Collected data:
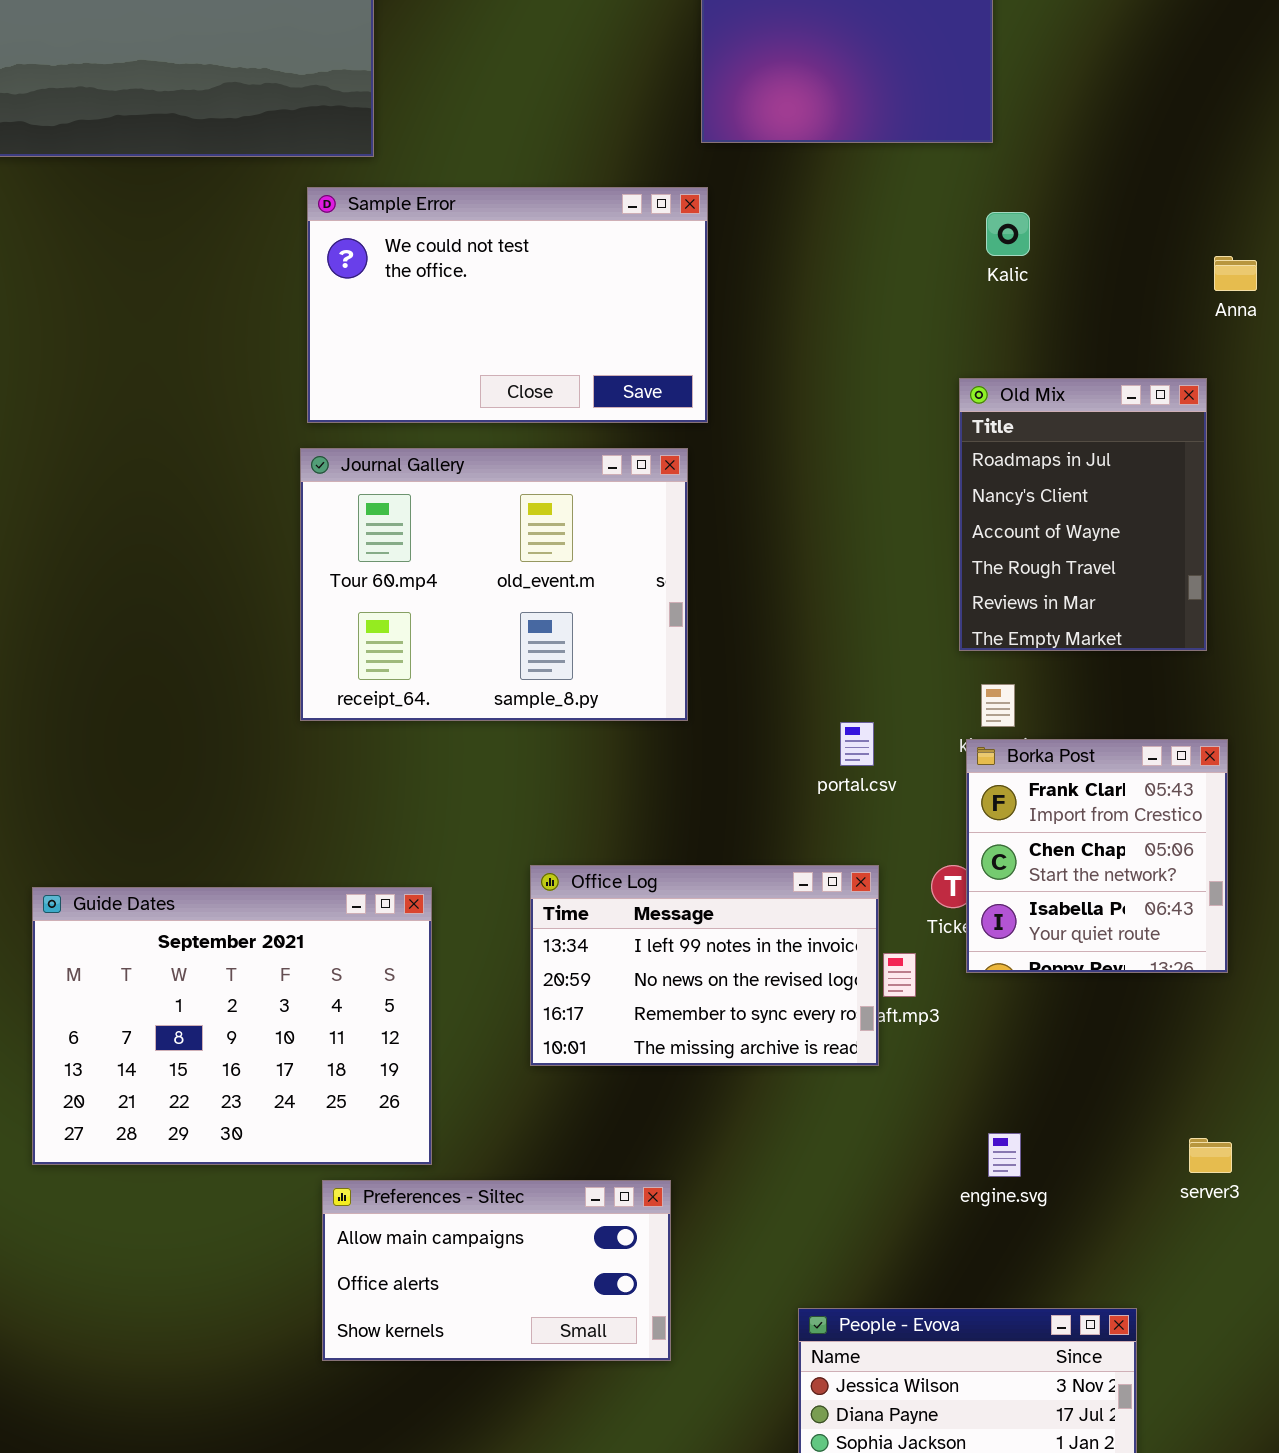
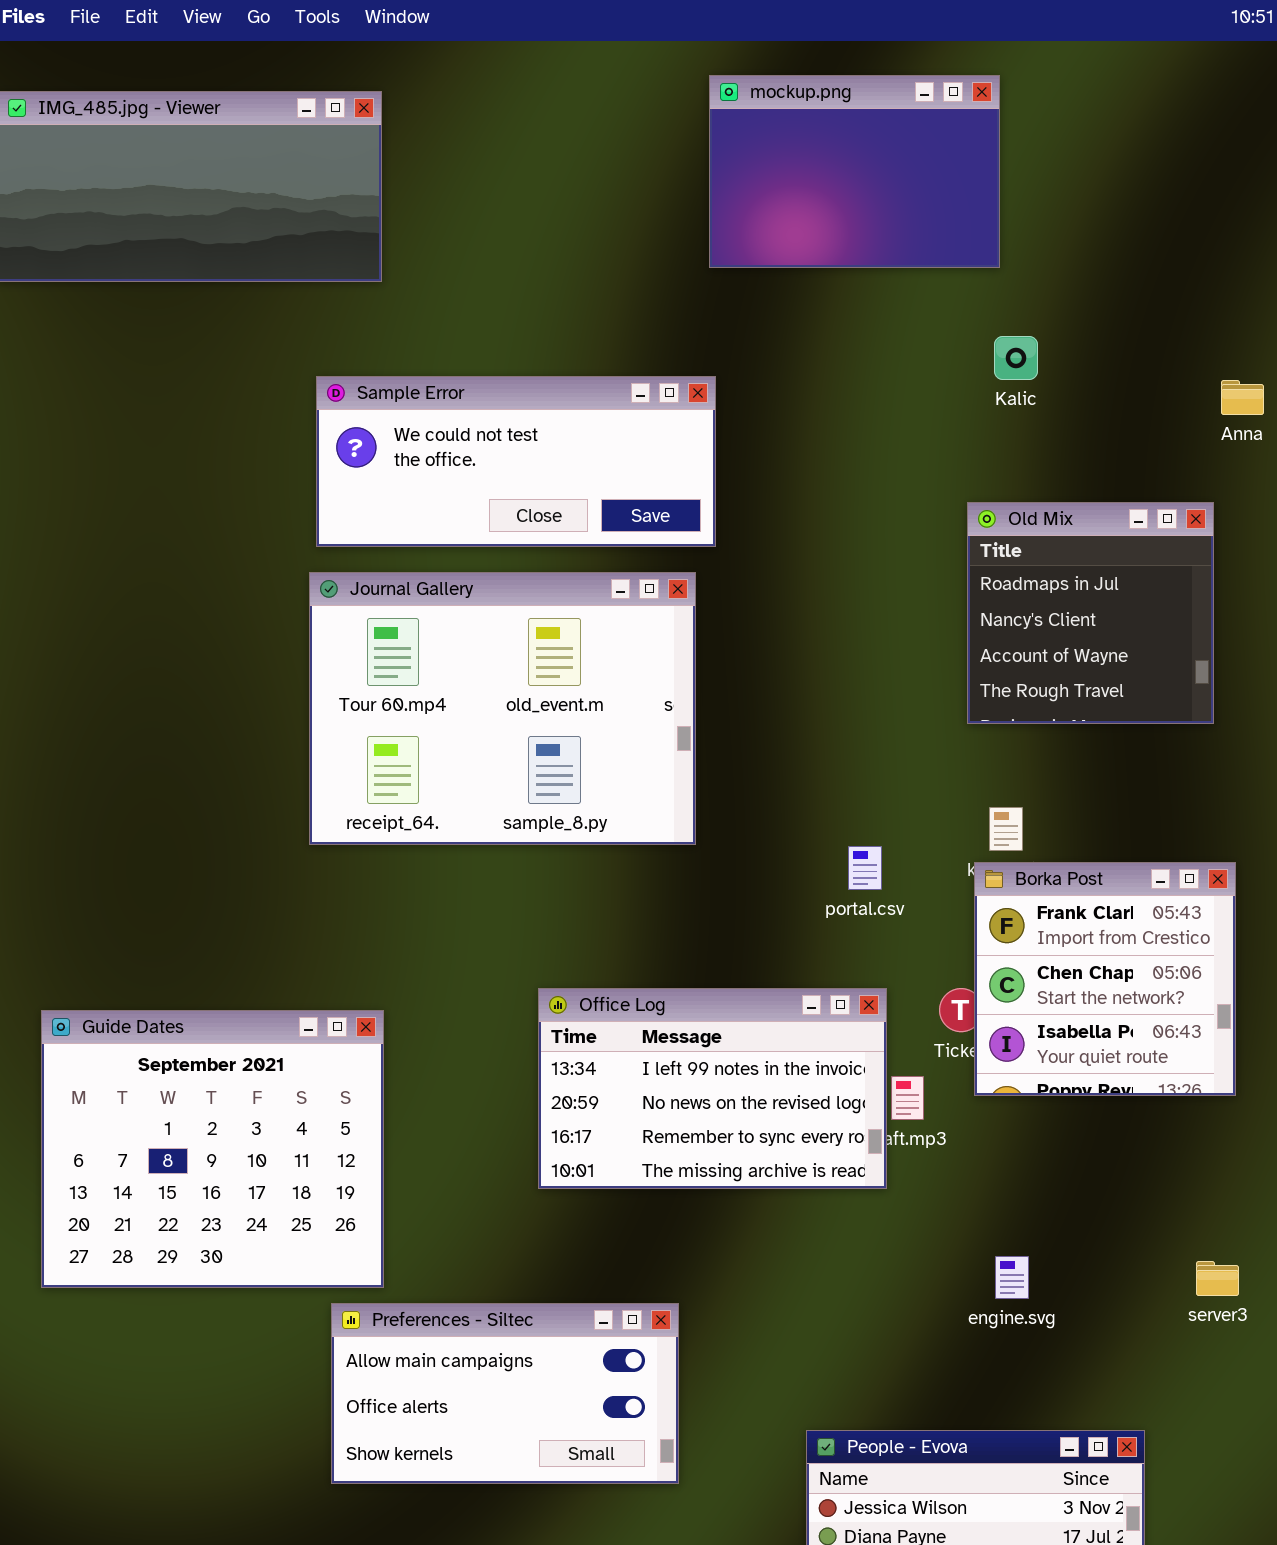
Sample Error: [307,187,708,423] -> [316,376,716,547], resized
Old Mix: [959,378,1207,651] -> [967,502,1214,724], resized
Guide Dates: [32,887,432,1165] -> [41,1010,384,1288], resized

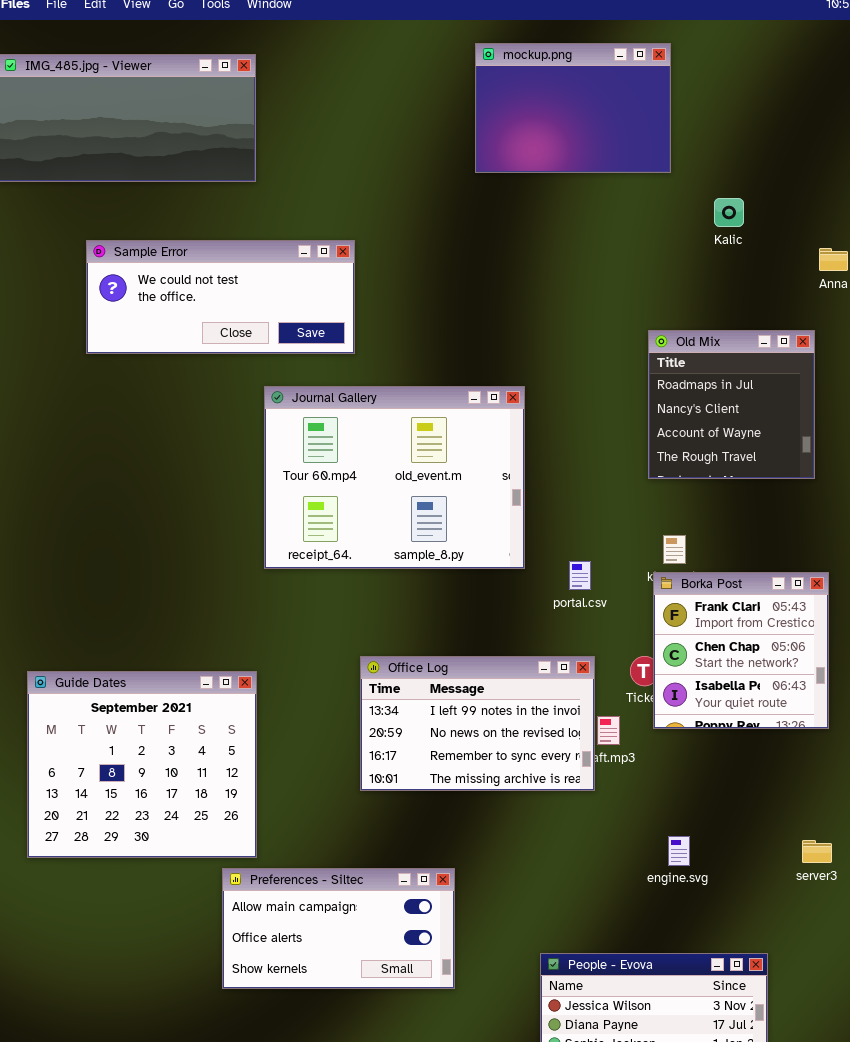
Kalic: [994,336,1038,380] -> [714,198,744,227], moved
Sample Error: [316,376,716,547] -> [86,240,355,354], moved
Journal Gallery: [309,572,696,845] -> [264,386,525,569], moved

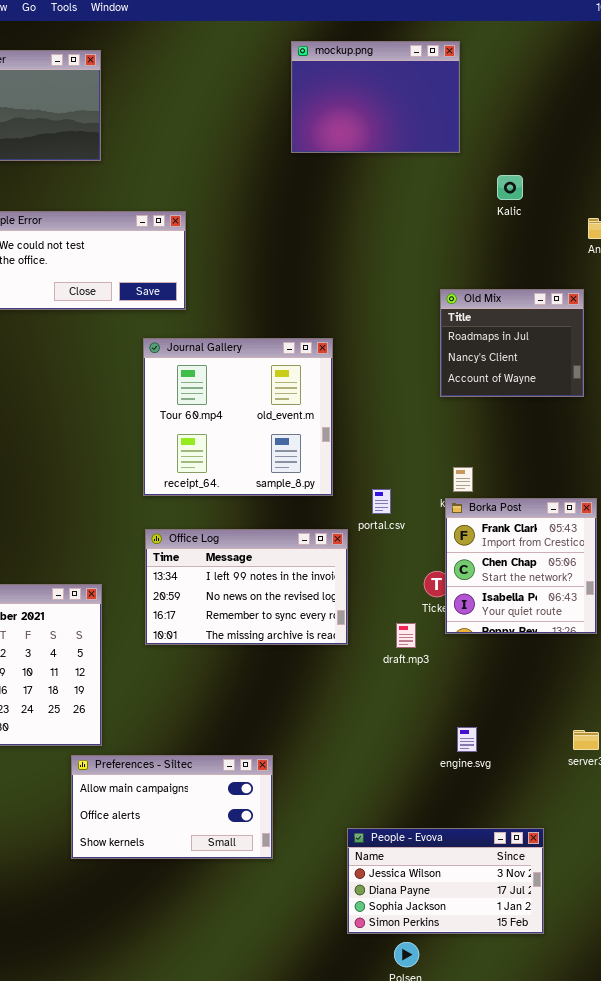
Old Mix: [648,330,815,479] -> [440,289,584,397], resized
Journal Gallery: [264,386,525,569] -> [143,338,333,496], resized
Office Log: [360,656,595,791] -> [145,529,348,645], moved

### Task statement
Verbatim copy, images excluded: transcribe all the entries above.

### Your response
Sample Error: [307,187,708,423] -> [316,376,716,547], resized
Old Mix: [959,378,1207,651] -> [967,502,1214,724], resized
Guide Dates: [32,887,432,1165] -> [41,1010,384,1288], resized

Kalic: [994,336,1038,380] -> [714,198,744,227], moved
Sample Error: [316,376,716,547] -> [86,240,355,354], moved
Journal Gallery: [309,572,696,845] -> [264,386,525,569], moved

Old Mix: [648,330,815,479] -> [440,289,584,397], resized
Journal Gallery: [264,386,525,569] -> [143,338,333,496], resized
Office Log: [360,656,595,791] -> [145,529,348,645], moved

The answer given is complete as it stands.